### TASK BRIEF
The line with "red brick A6" marks the first line to copy, and the line with "brown tile H9:I9" marks the last. Transcribe that stretch of the data below exactly, without pictures.

### GIVEN RECORDS
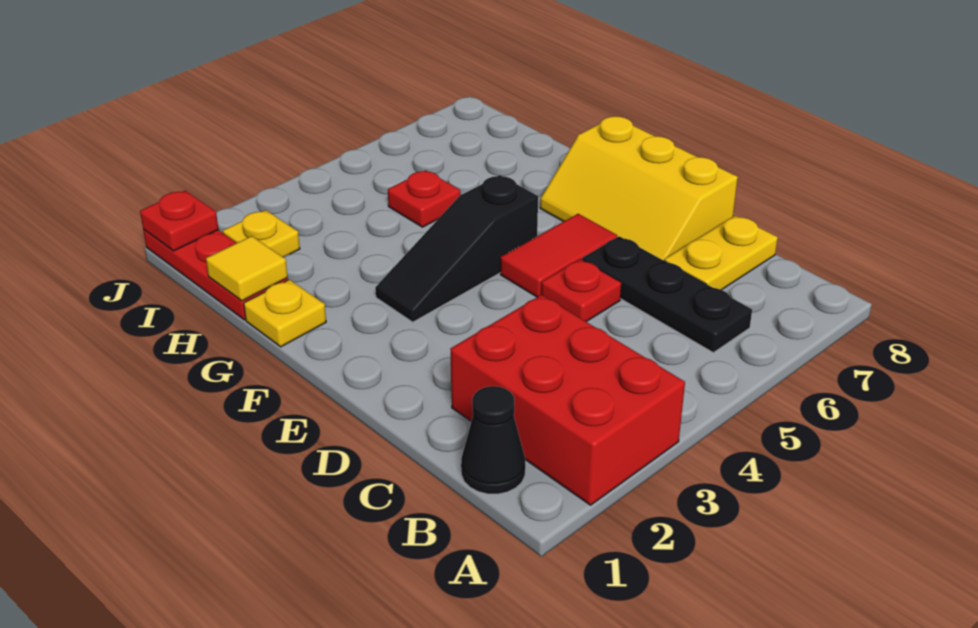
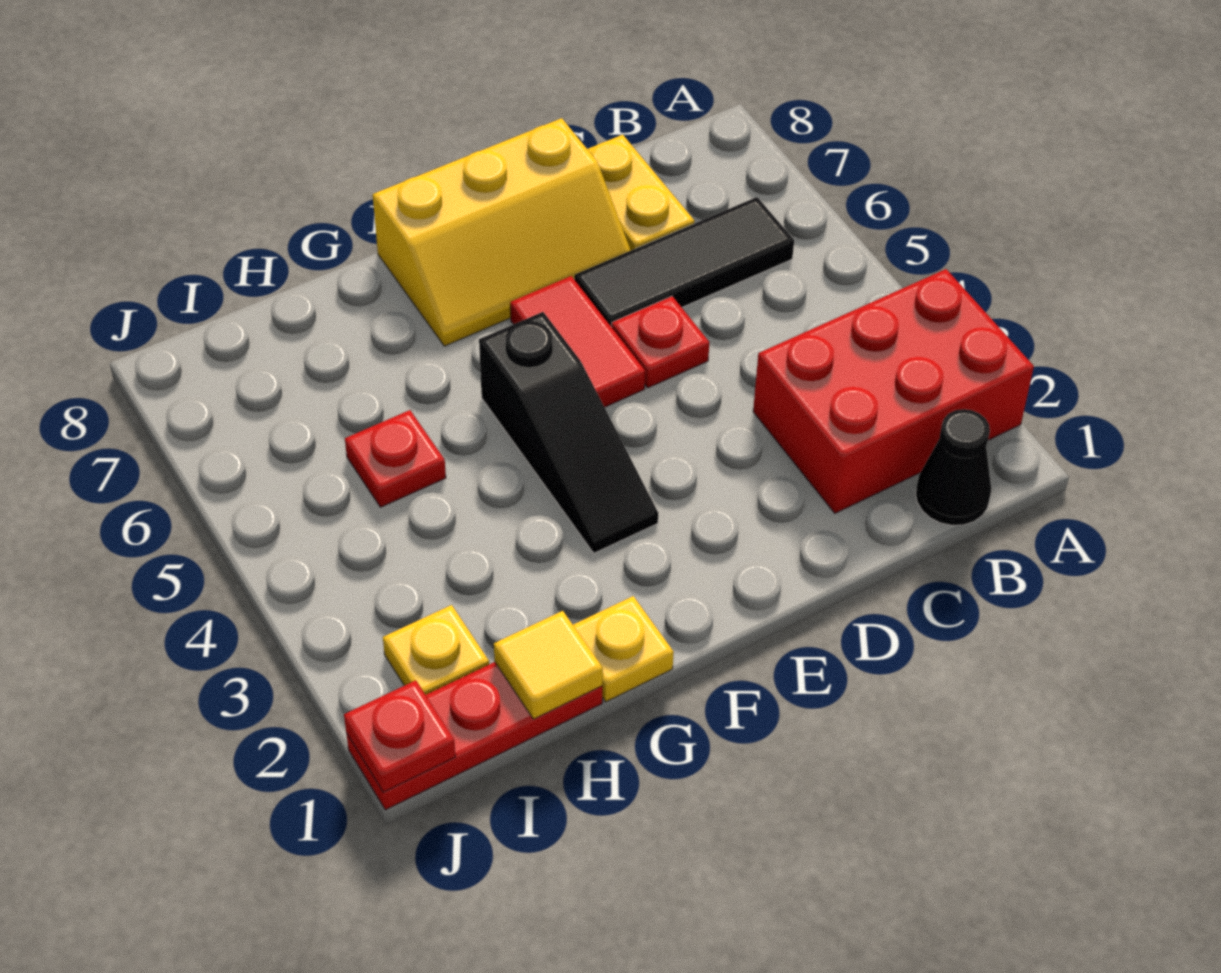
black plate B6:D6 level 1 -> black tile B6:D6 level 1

...

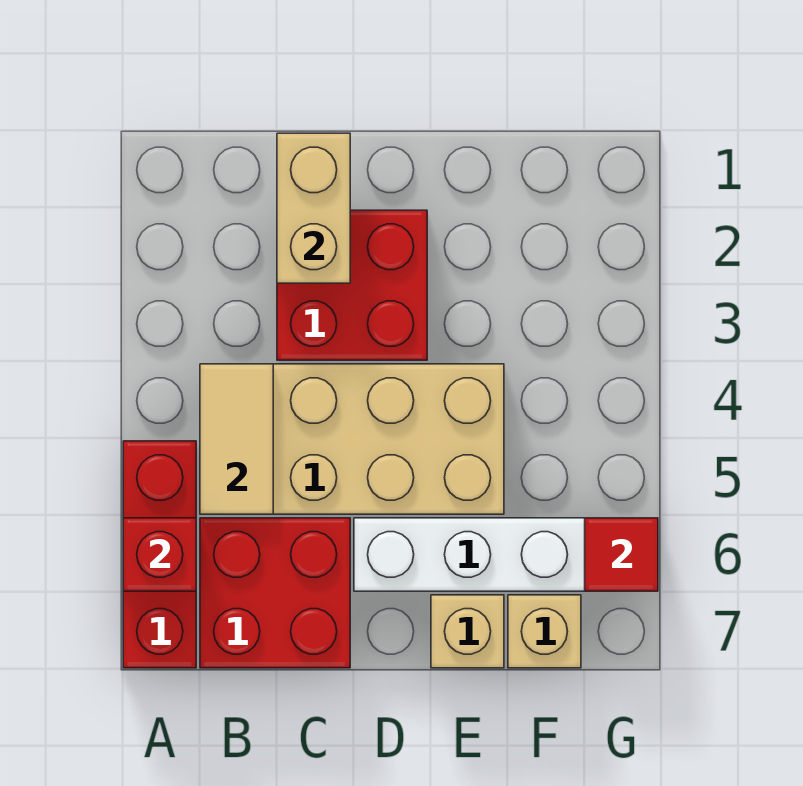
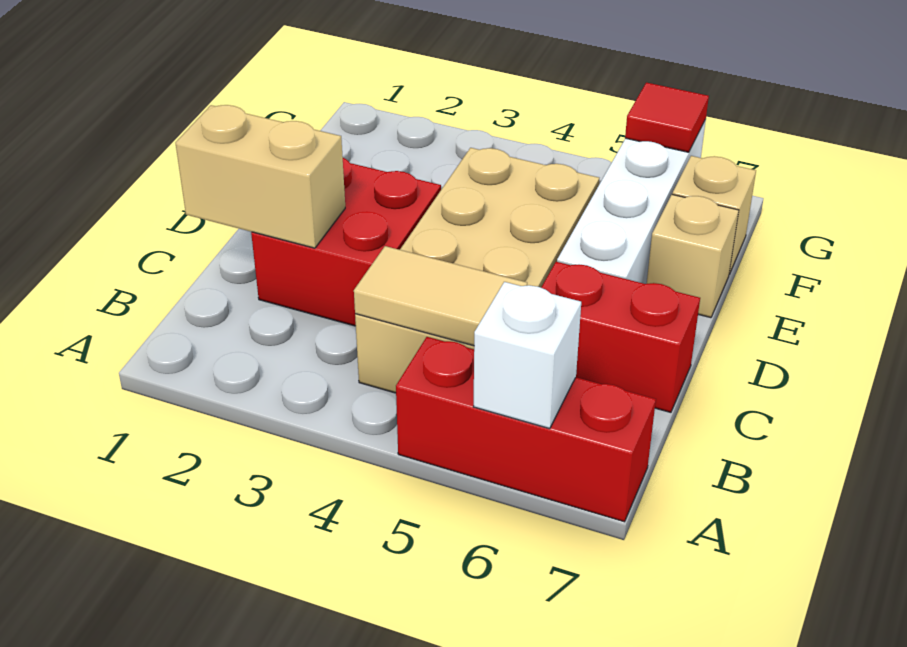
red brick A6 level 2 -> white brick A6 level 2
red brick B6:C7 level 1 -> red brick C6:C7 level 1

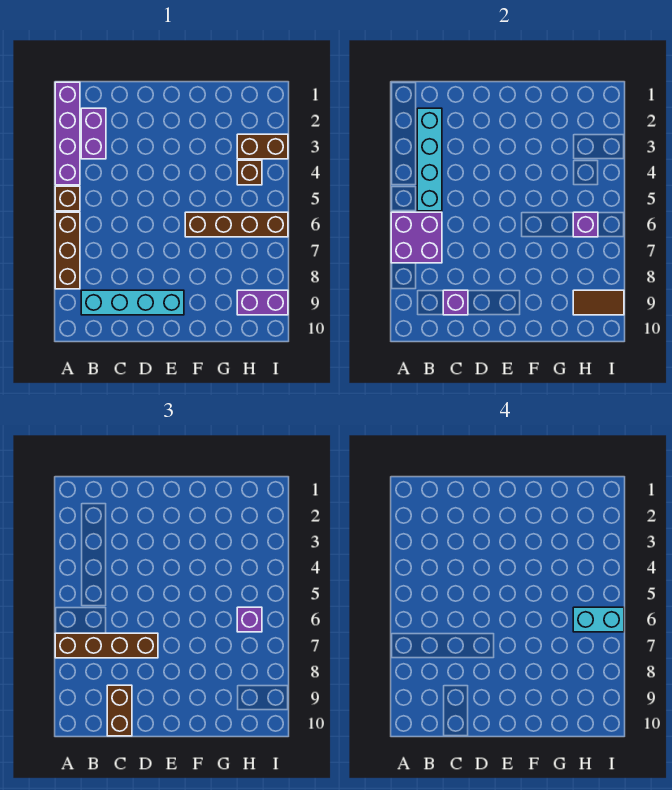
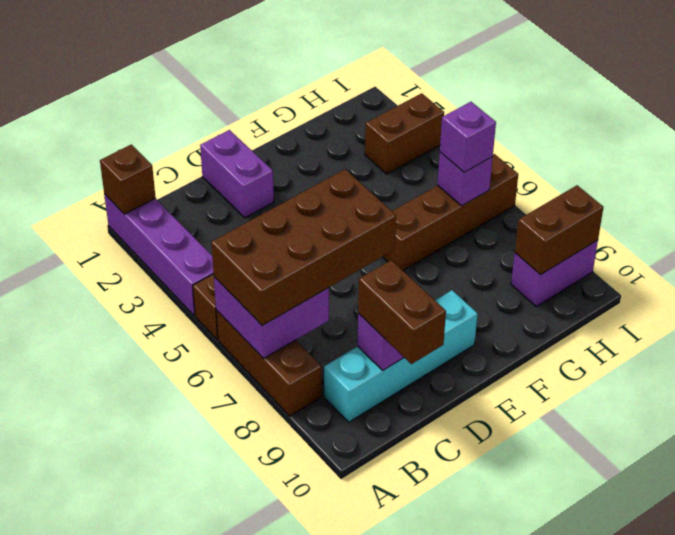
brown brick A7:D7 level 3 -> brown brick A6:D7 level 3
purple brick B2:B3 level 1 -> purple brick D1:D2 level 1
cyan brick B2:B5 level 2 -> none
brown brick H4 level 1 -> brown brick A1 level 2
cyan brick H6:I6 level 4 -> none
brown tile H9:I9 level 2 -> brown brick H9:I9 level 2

---

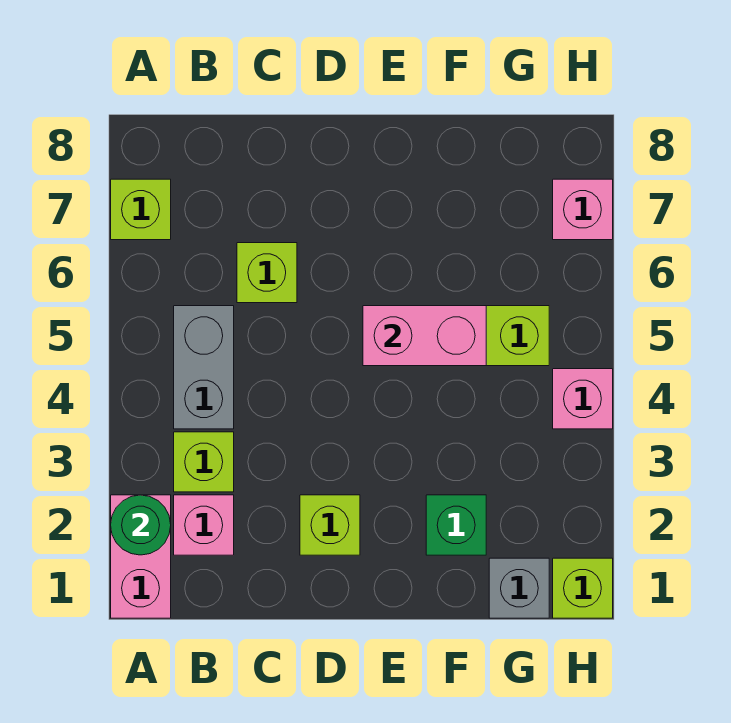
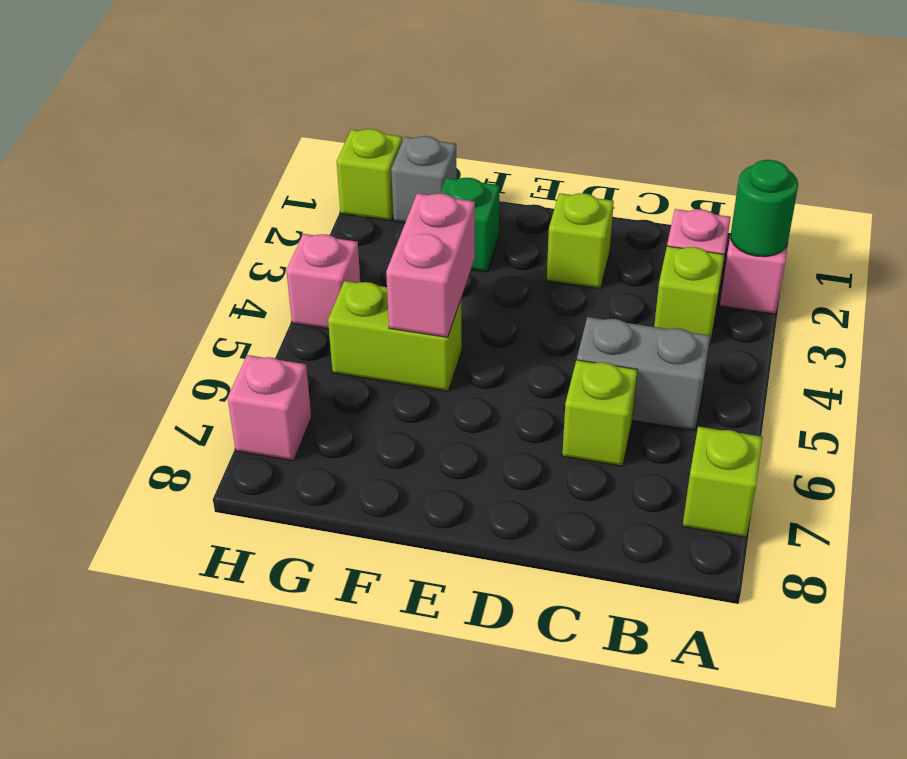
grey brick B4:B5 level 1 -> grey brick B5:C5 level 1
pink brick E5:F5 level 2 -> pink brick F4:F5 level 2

### SOLUTION TO THE EXERCISE
red brick A6 level 2 -> white brick A6 level 2
red brick B6:C7 level 1 -> red brick C6:C7 level 1

brown brick A7:D7 level 3 -> brown brick A6:D7 level 3
purple brick B2:B3 level 1 -> purple brick D1:D2 level 1
cyan brick B2:B5 level 2 -> none
brown brick H4 level 1 -> brown brick A1 level 2
cyan brick H6:I6 level 4 -> none
brown tile H9:I9 level 2 -> brown brick H9:I9 level 2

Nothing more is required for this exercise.